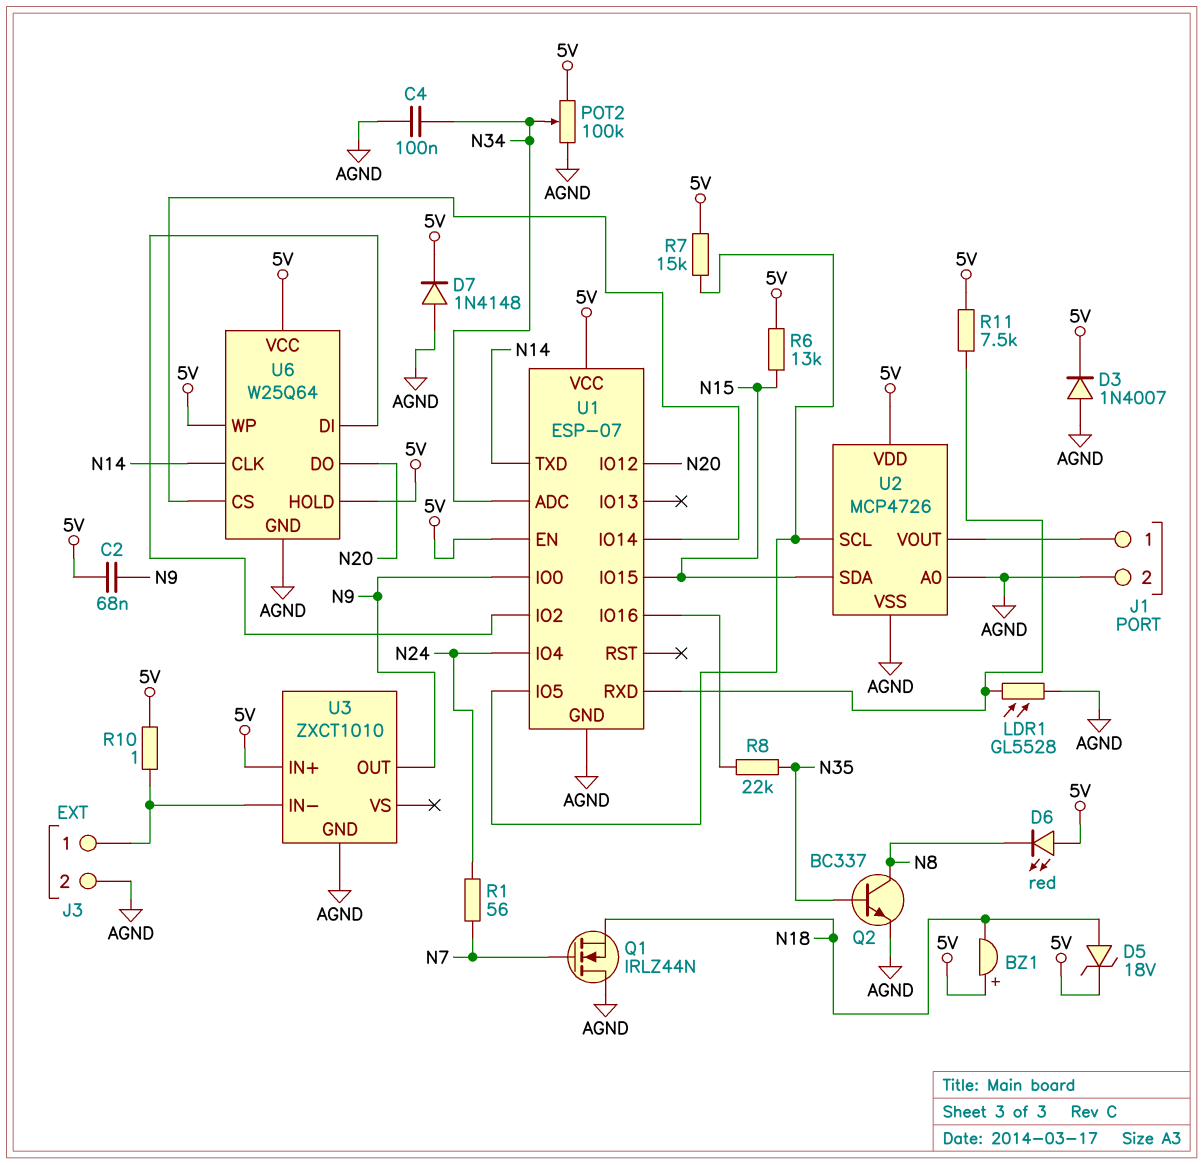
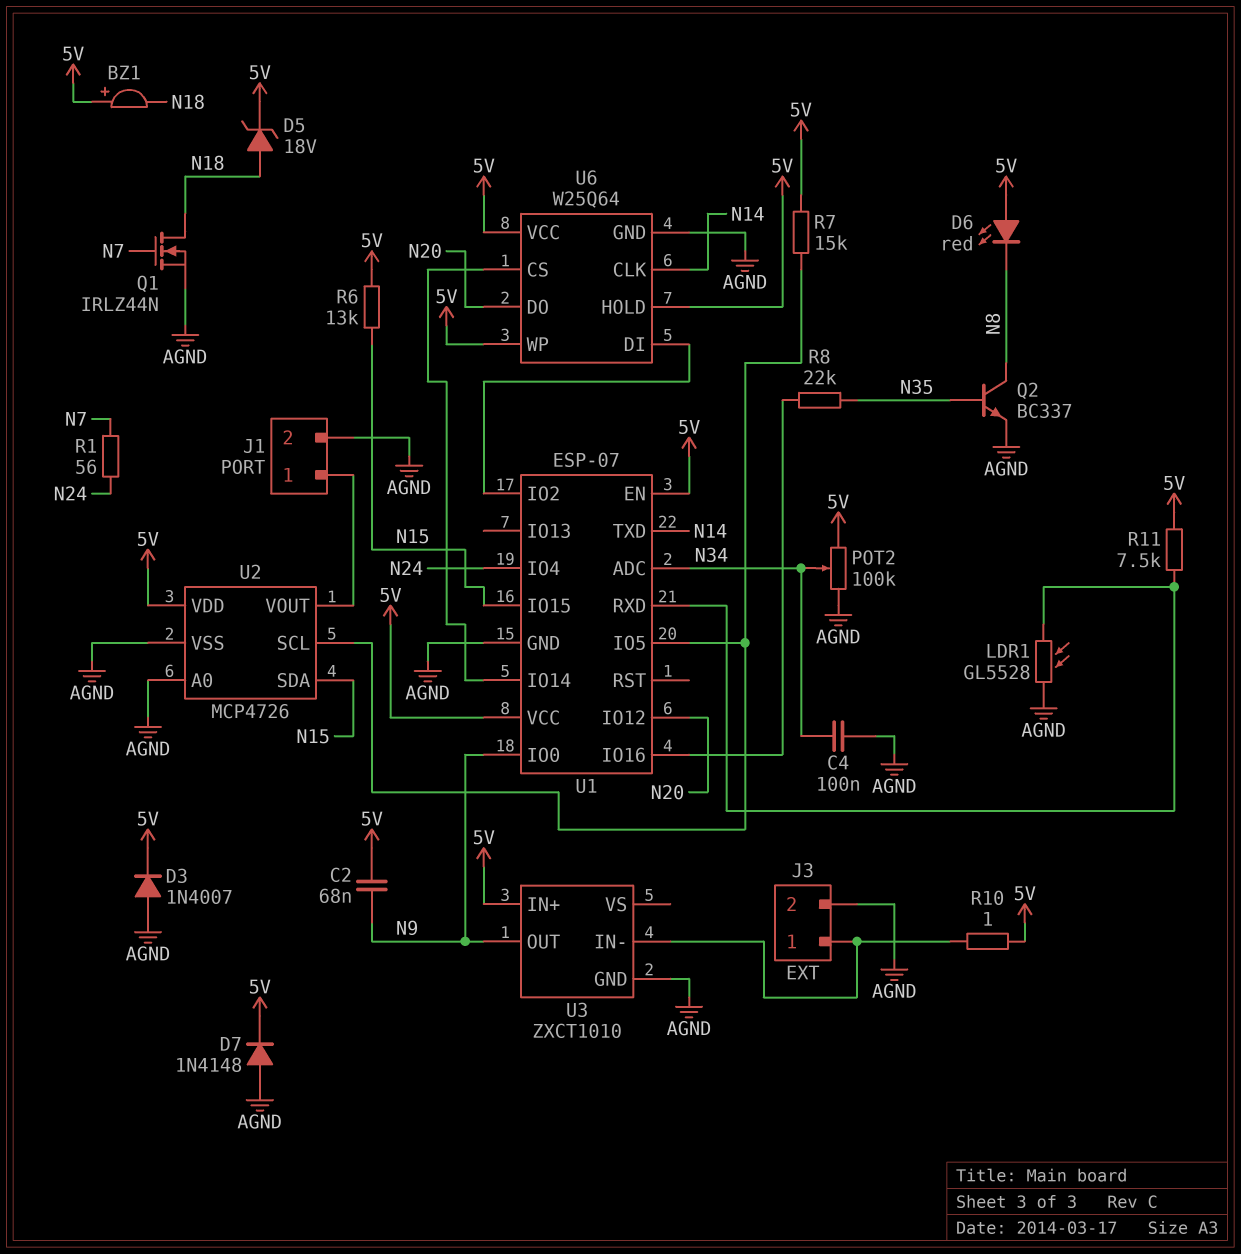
Q1: NMOS IRLZ44N (G N7, D AGND, S N18) -> NMOS IRLZ44N (G N7, D N18, S AGND)

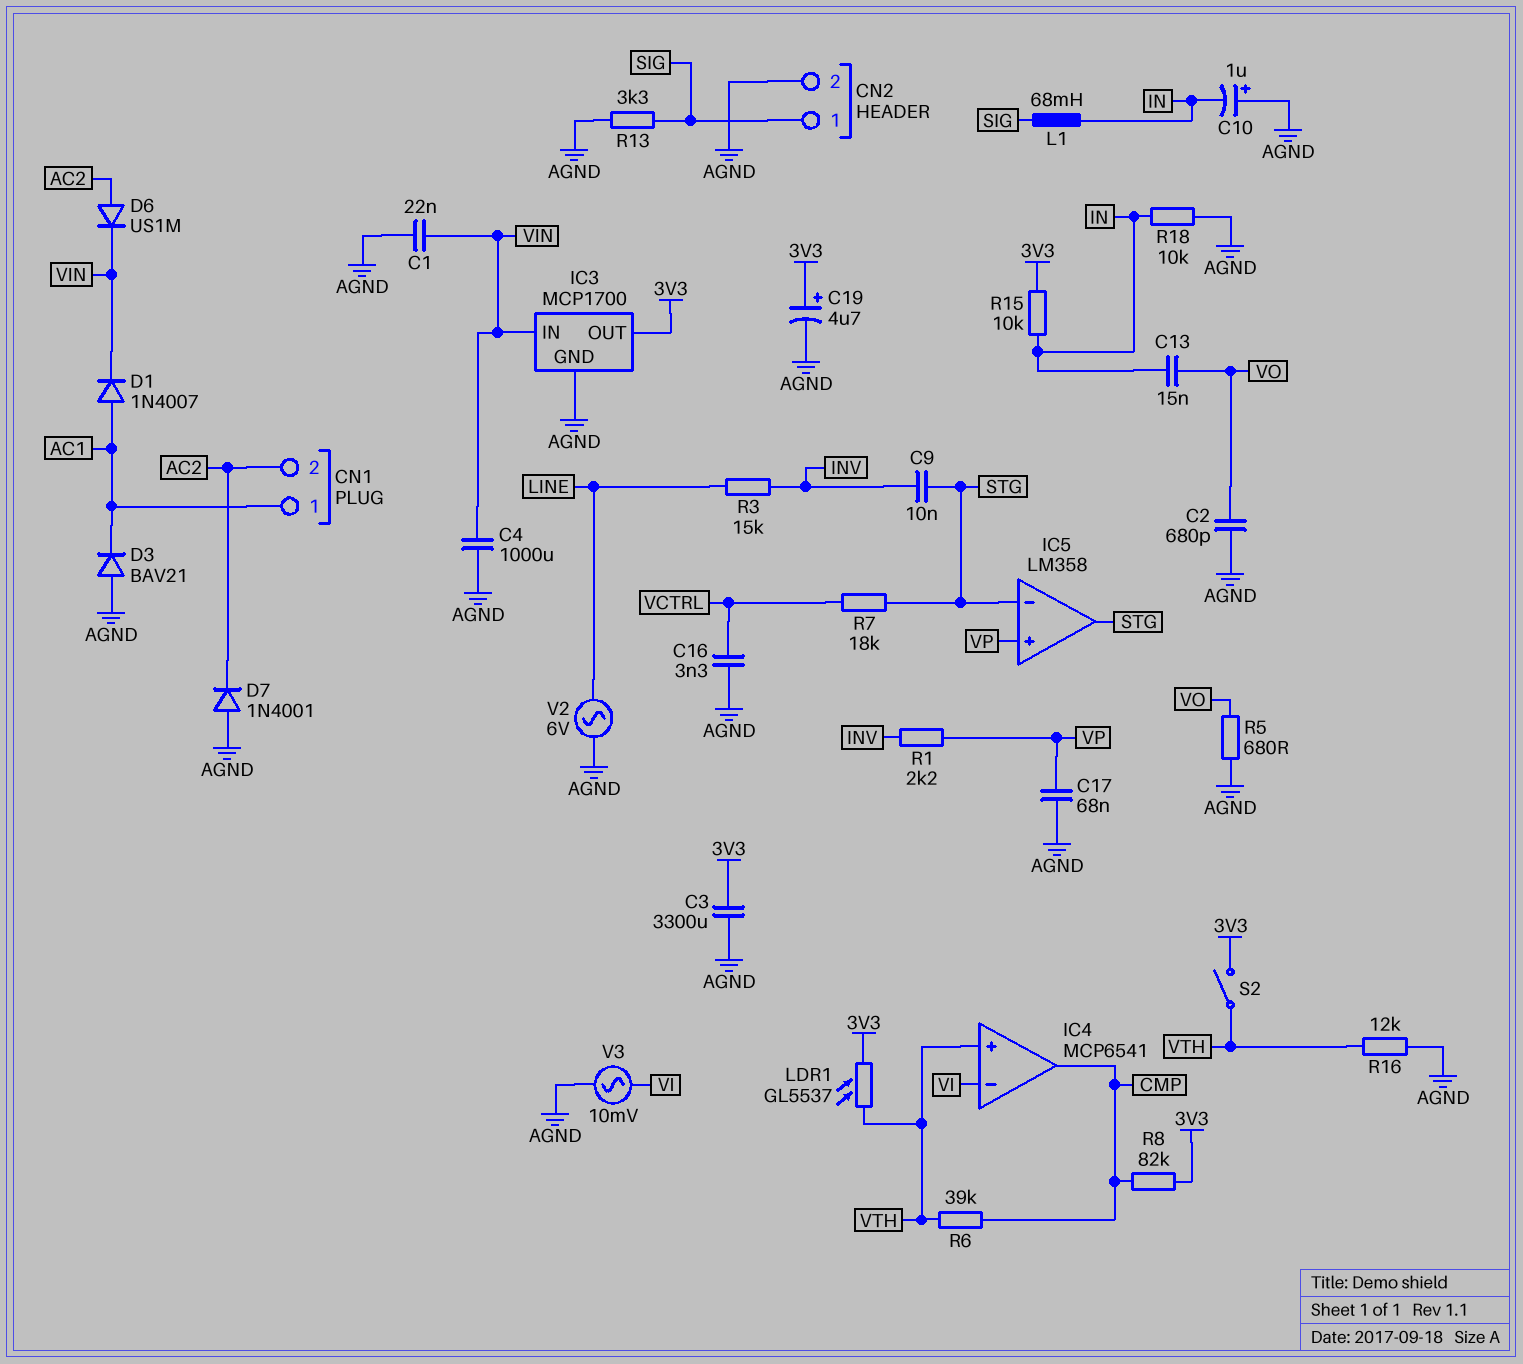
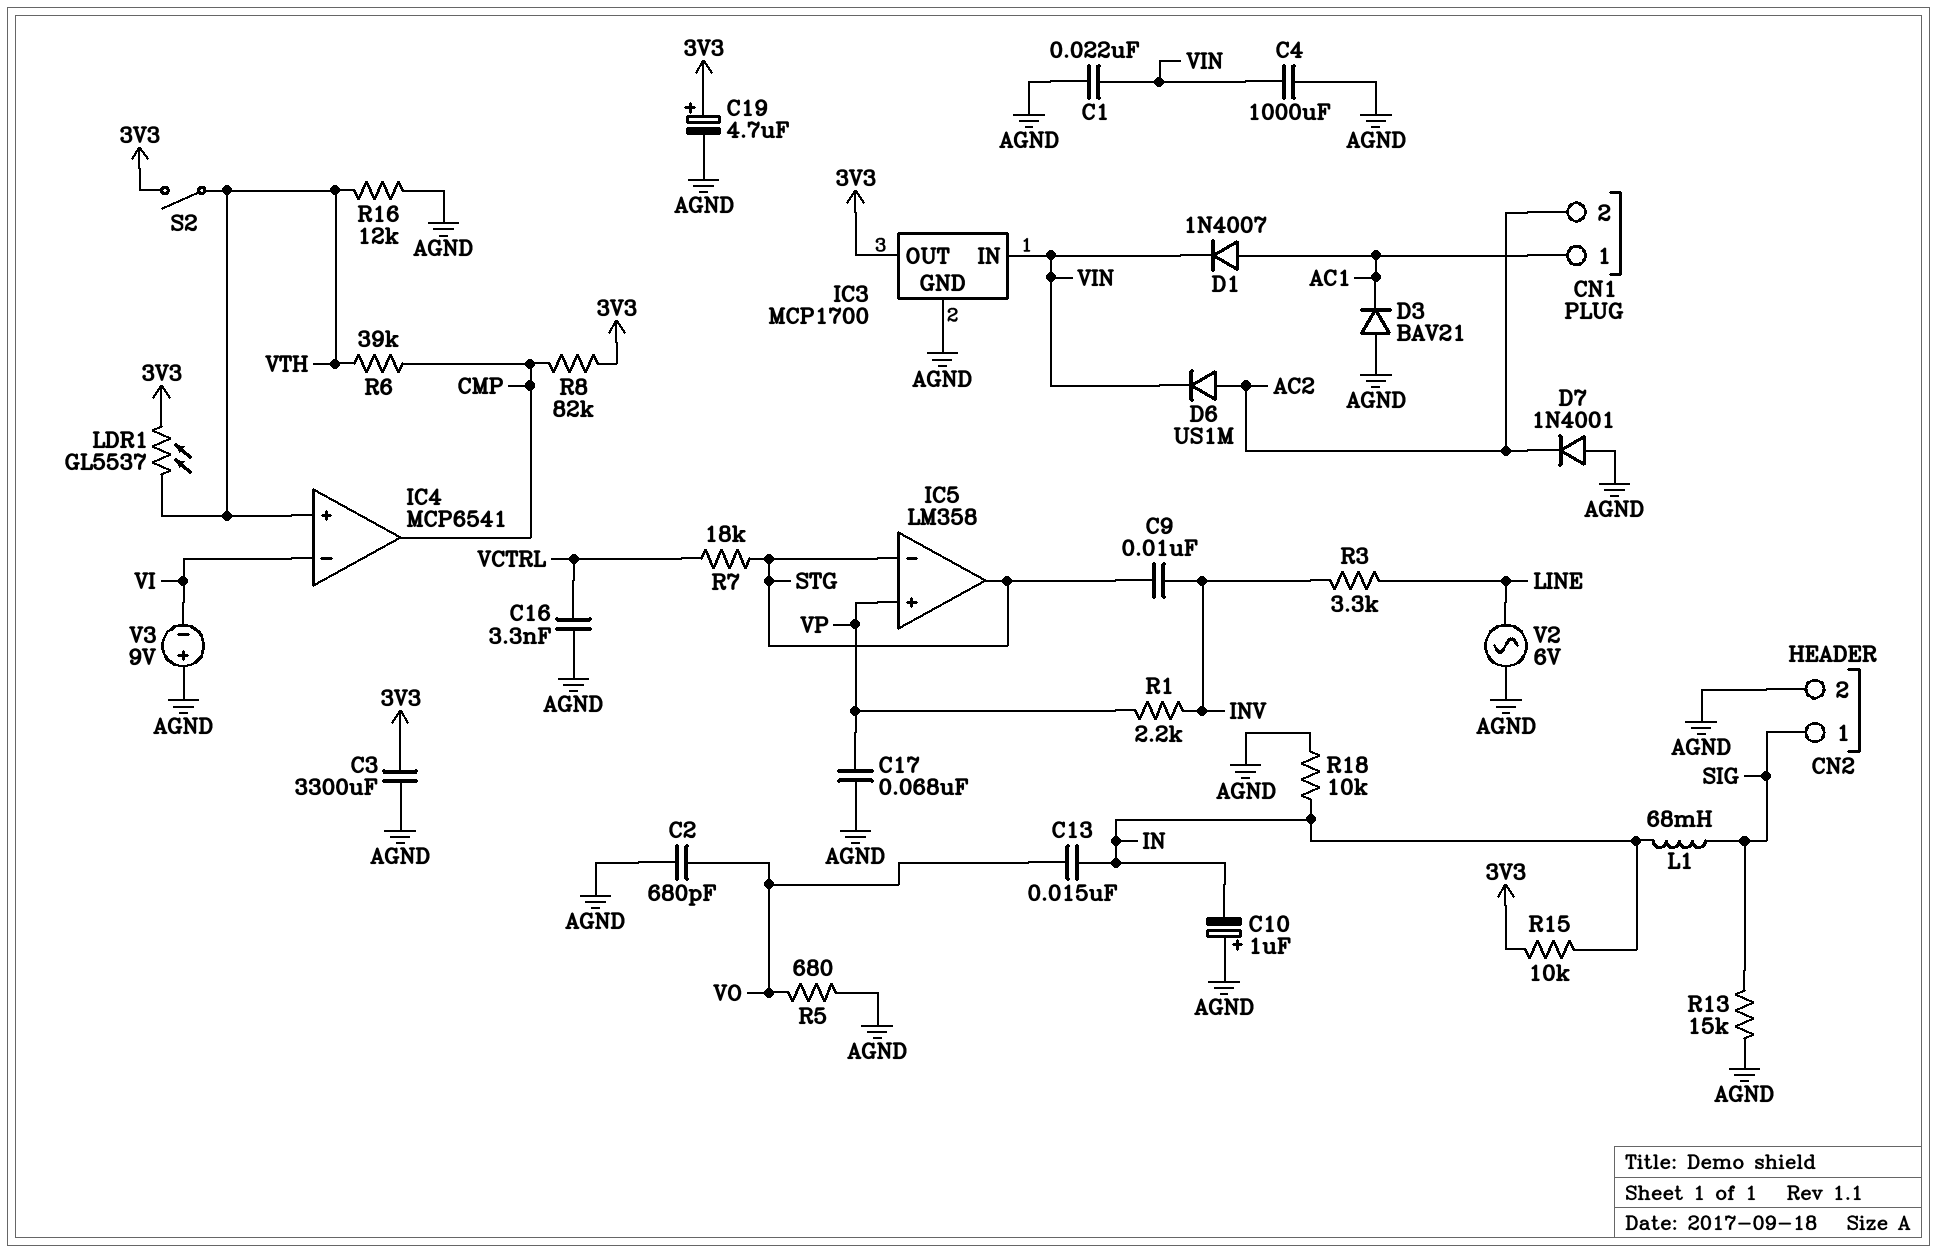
R3: 15k (INV, LINE) -> 3.3k (INV, LINE)
R13: 3.3k (AGND, SIG) -> 15k (AGND, SIG)
V3: AC 10mV (AGND, VI) -> 9V (plus AGND, minus VI)

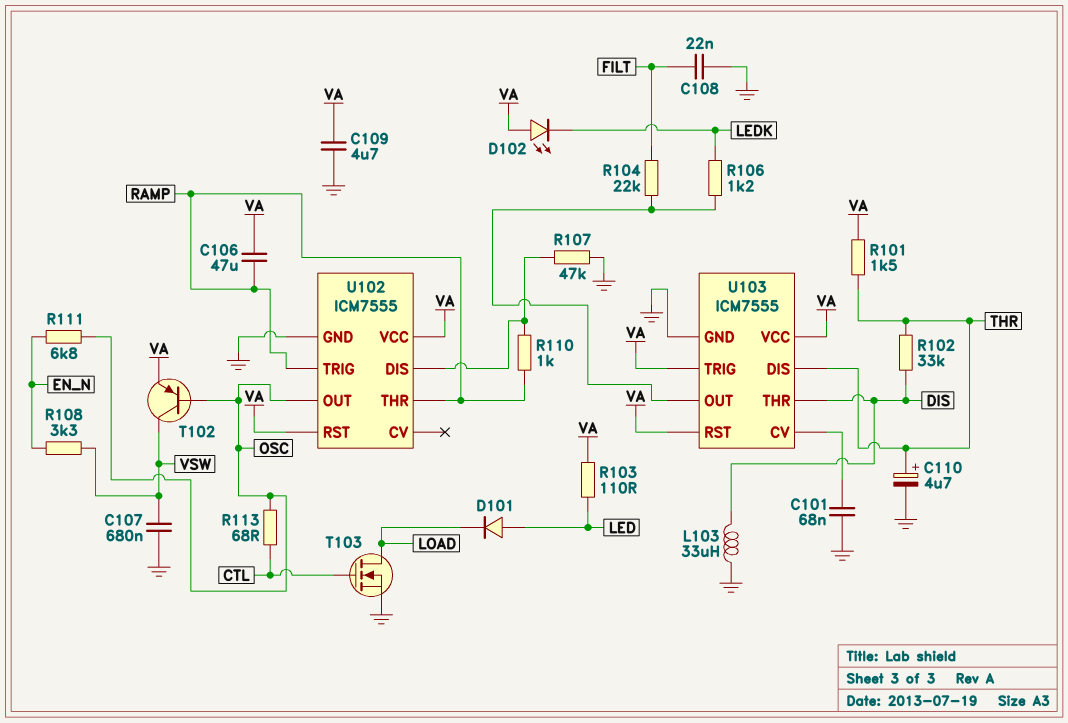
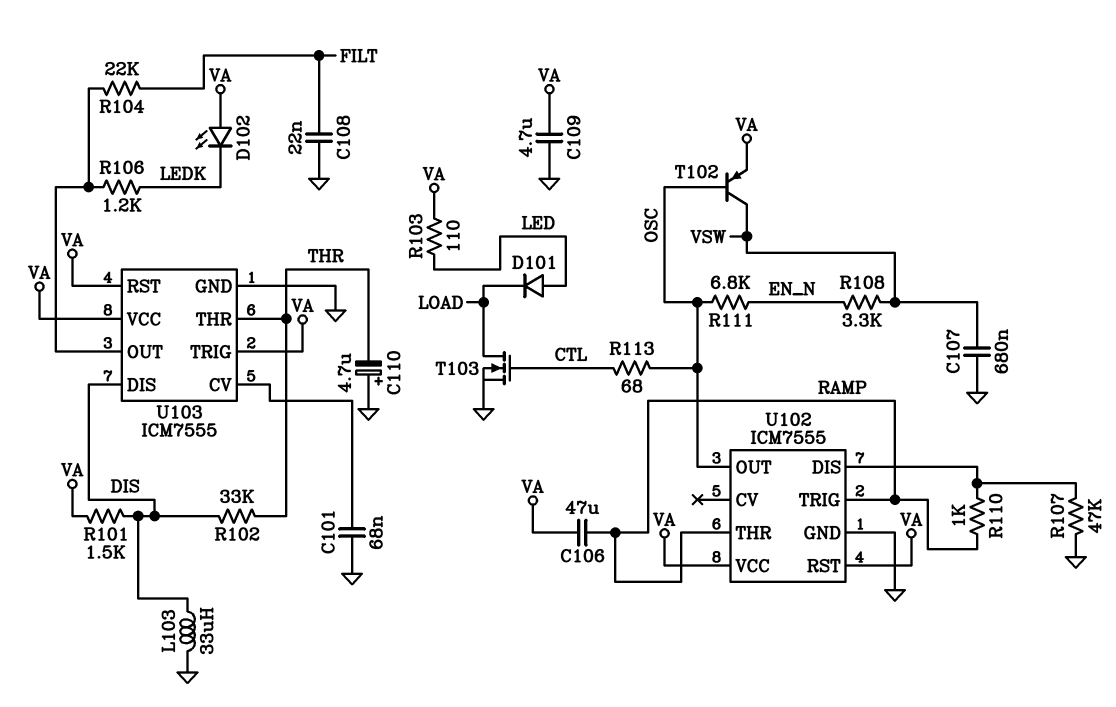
C110: 4.7uF (plus THR, minus GND) -> 4.7uF (plus GND, minus THR)
R101: 1.5k (THR, VA) -> 1.5k (DIS, VA)
U103 pin DIS: THR -> DIS
U103 pin THR: DIS -> THR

*TASK DESCRIPTION:* Restate the listing above word for word, and skip the pictures.

*YOUR RESPONSE:*
Q1: NMOS IRLZ44N (G N7, D AGND, S N18) -> NMOS IRLZ44N (G N7, D N18, S AGND)

R3: 15k (INV, LINE) -> 3.3k (INV, LINE)
R13: 3.3k (AGND, SIG) -> 15k (AGND, SIG)
V3: AC 10mV (AGND, VI) -> 9V (plus AGND, minus VI)

C110: 4.7uF (plus THR, minus GND) -> 4.7uF (plus GND, minus THR)
R101: 1.5k (THR, VA) -> 1.5k (DIS, VA)
U103 pin DIS: THR -> DIS
U103 pin THR: DIS -> THR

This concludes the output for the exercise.